Work required: Go through the data from its first line and retype each line, stopping once the line containing "R7: 4.7 (VDD, n24) -> 68 (VDD, n24)" has been retyped.

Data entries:
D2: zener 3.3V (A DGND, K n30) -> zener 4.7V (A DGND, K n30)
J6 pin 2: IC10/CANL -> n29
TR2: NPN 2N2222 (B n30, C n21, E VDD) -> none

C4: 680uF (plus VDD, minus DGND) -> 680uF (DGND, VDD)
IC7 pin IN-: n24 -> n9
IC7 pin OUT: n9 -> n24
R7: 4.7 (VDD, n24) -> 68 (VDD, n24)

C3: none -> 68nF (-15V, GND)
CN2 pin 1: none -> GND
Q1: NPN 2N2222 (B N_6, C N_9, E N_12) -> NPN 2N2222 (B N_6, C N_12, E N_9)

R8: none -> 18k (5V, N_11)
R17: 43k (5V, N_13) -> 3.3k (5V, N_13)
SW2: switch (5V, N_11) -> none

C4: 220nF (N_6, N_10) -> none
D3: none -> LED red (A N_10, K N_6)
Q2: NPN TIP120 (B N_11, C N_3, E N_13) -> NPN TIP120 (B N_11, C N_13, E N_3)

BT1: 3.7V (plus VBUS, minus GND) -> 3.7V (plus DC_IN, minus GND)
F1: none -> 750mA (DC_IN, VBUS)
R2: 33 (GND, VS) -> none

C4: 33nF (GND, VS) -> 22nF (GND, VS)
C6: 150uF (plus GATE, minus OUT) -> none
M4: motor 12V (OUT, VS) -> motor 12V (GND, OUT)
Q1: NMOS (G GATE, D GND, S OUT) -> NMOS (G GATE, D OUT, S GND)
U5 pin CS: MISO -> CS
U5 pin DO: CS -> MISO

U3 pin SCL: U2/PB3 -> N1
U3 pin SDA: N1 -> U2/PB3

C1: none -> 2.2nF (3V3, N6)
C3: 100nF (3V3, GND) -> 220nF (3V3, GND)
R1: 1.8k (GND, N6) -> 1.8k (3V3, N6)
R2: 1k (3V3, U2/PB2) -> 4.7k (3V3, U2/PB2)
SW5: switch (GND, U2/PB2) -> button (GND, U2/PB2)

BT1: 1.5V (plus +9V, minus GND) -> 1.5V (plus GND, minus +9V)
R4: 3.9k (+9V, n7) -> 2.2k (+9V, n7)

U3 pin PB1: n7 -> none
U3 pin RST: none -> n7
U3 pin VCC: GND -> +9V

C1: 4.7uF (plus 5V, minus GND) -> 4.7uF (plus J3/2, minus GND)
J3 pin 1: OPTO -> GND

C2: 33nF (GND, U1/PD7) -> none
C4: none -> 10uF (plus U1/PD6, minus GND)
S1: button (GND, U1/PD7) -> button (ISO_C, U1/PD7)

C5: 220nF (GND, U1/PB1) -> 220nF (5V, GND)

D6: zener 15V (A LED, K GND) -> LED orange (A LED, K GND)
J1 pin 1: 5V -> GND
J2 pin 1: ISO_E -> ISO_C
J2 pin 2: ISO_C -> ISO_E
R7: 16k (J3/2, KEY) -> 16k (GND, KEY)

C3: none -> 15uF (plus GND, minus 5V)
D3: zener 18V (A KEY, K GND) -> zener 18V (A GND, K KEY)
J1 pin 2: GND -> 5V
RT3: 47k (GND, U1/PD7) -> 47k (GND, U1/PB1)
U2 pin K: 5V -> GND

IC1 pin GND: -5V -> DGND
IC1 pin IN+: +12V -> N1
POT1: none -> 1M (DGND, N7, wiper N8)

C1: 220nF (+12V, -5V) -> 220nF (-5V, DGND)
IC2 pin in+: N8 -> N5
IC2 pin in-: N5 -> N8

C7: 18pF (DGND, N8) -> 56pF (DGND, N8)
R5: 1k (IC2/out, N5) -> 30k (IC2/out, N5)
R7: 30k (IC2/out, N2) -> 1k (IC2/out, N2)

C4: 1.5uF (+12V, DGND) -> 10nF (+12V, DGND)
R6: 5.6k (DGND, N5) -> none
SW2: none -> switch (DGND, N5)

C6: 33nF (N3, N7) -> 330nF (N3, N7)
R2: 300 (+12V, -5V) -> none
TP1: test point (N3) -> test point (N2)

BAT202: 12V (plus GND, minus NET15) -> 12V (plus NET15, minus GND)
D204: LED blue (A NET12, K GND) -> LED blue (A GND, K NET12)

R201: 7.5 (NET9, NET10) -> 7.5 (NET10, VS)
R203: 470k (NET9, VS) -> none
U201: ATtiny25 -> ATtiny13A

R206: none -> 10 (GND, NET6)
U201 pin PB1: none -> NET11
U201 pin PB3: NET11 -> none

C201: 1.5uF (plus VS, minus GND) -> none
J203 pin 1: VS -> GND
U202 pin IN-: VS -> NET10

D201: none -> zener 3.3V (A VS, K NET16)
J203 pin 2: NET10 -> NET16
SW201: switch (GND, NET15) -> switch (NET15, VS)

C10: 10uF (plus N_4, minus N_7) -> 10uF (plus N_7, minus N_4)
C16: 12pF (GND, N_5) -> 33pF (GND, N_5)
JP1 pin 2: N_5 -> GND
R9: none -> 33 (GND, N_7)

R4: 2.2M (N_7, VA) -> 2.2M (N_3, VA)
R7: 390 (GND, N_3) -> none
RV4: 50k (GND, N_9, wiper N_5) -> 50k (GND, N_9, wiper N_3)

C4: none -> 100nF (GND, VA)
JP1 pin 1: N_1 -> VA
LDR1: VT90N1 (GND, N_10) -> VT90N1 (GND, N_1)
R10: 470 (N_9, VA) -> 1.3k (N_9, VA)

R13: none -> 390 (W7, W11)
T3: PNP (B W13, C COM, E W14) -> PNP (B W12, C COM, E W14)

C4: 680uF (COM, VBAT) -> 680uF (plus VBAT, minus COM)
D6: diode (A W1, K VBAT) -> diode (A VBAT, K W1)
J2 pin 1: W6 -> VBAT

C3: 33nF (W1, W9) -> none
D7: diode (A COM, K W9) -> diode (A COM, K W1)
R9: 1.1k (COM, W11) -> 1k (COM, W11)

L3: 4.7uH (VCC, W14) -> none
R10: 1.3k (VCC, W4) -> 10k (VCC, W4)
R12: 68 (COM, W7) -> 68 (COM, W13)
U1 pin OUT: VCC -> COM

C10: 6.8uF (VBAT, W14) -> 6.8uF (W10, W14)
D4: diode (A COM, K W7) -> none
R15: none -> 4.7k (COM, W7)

Solution for this exercise:
D2: zener 3.3V (A DGND, K n30) -> zener 4.7V (A DGND, K n30)
J6 pin 2: IC10/CANL -> n29
TR2: NPN 2N2222 (B n30, C n21, E VDD) -> none

C4: 680uF (plus VDD, minus DGND) -> 680uF (DGND, VDD)
IC7 pin IN-: n24 -> n9
IC7 pin OUT: n9 -> n24
R7: 4.7 (VDD, n24) -> 68 (VDD, n24)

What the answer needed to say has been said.